_Exercise aim_
Word for word, restate the lines from the one holding "(brown) (1st from left)" through the end of the data below, including both endpoints and nothing more.

Recorded data Start Marker

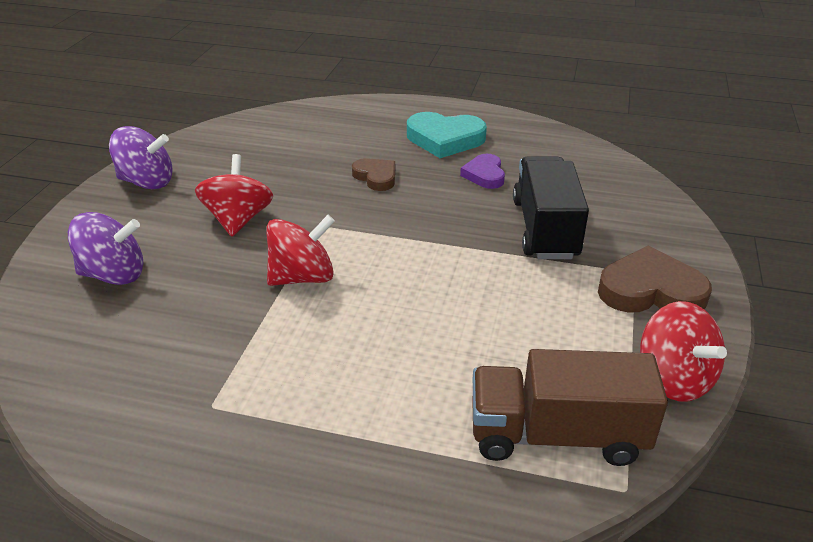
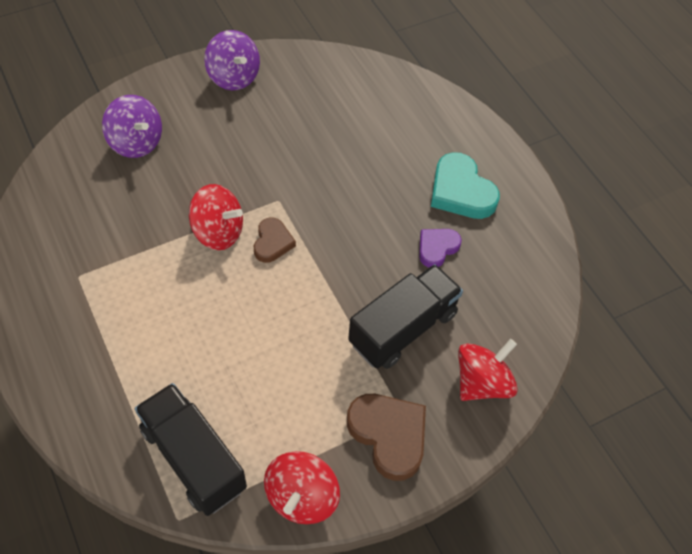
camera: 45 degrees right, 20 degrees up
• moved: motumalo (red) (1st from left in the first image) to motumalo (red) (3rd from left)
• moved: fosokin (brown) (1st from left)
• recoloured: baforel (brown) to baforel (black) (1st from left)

Recorded data End Marker

_Result of the exercise_
• moved: fosokin (brown) (1st from left)
• recoloured: baforel (brown) to baforel (black) (1st from left)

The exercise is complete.